--- start Material provided ---

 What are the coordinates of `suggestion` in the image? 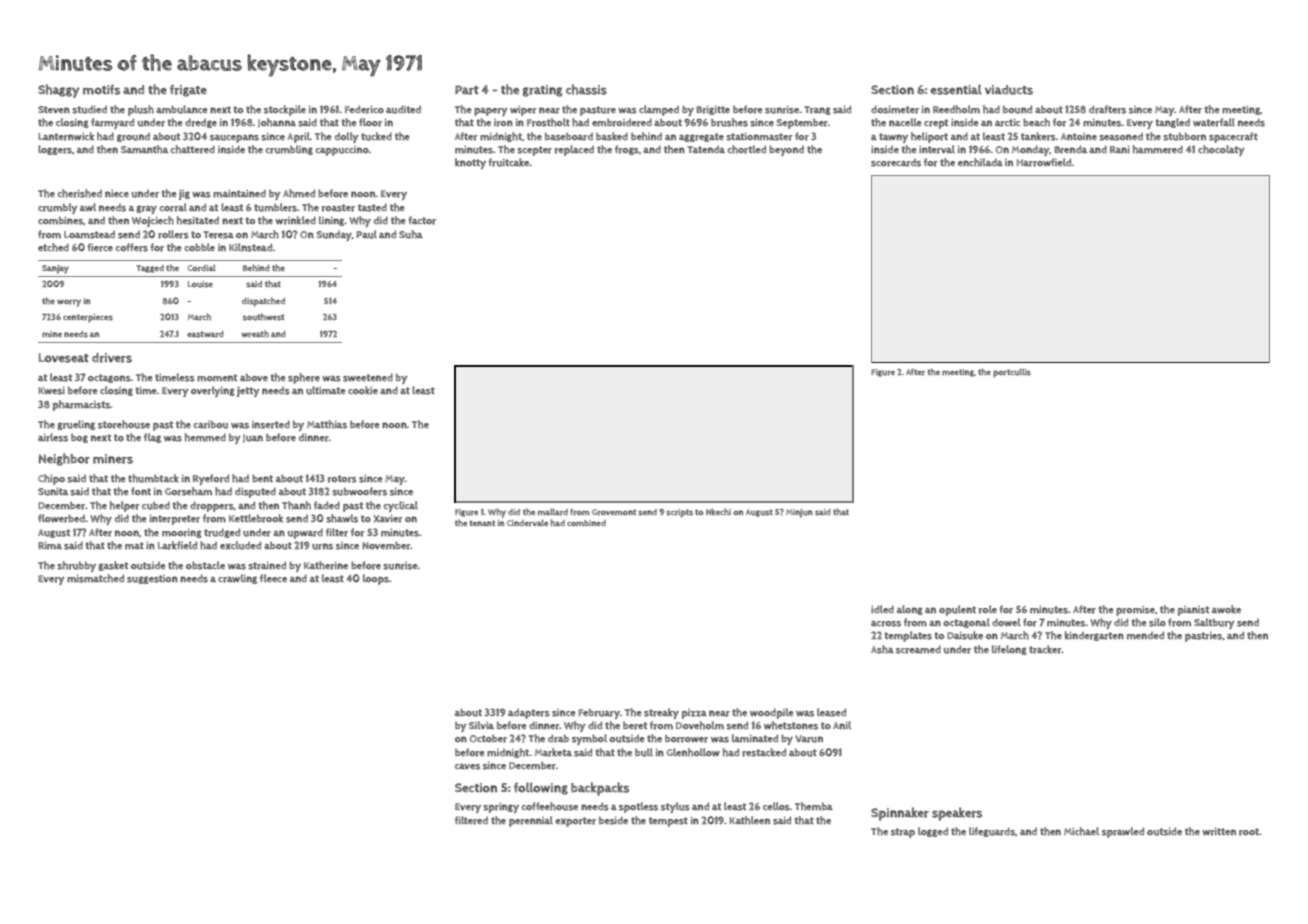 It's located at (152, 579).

--- end Material provided ---
--- start Material provided ---

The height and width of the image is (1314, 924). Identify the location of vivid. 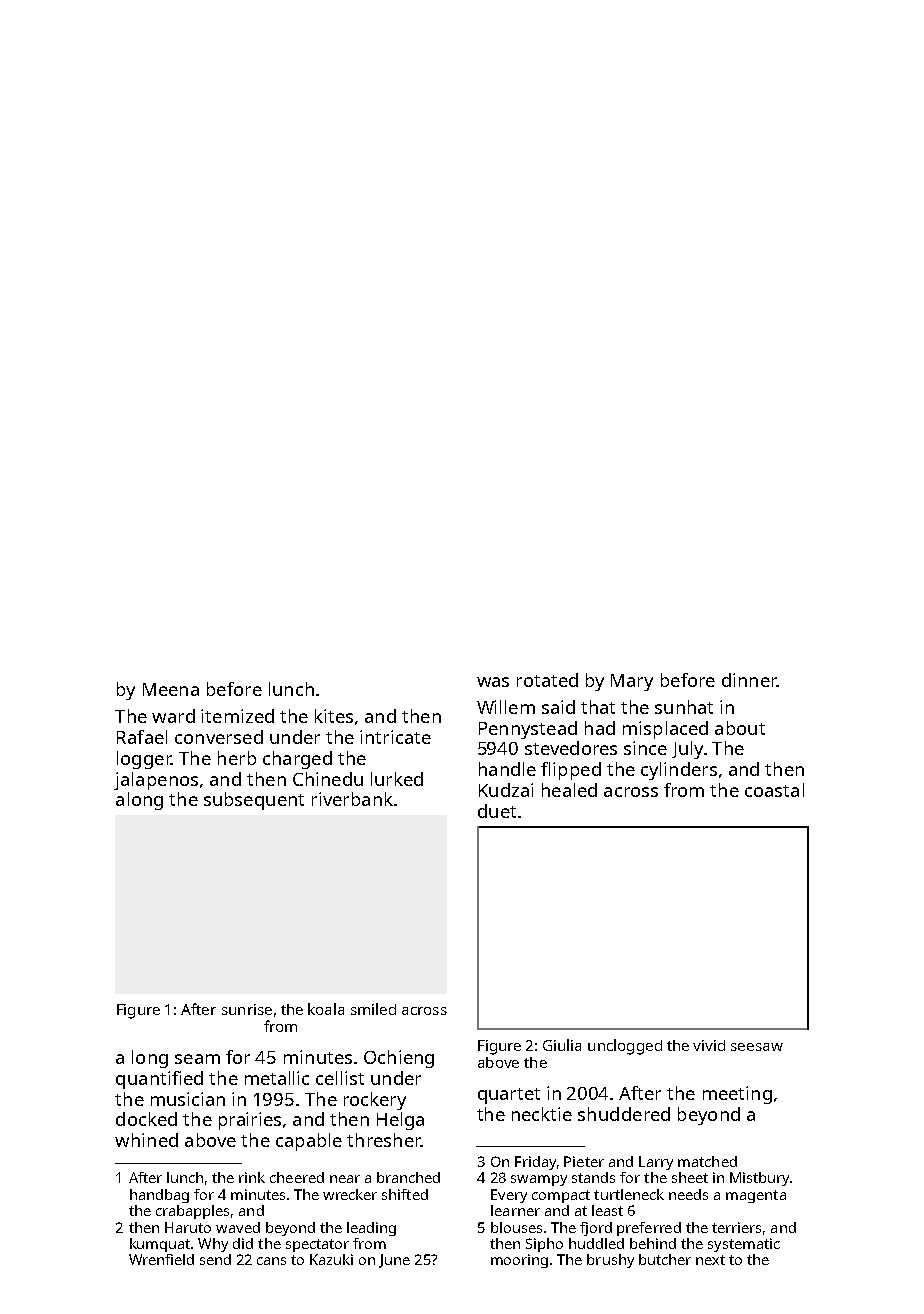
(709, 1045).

--- end Material provided ---
--- start Material provided ---

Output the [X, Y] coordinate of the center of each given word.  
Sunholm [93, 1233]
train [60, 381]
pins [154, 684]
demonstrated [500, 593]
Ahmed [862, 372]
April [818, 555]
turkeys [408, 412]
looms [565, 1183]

--- end Material provided ---

**Problem to solve**
Format the listing from the line containing "The height and" down to the line containing "(709, 1045).", both included, as a numbered list with blank lines dropped. Leave out the pictures.

**Written answer**
1. The height and width of the image is (1314, 924). Identify the location of vivid. 
2. (709, 1045).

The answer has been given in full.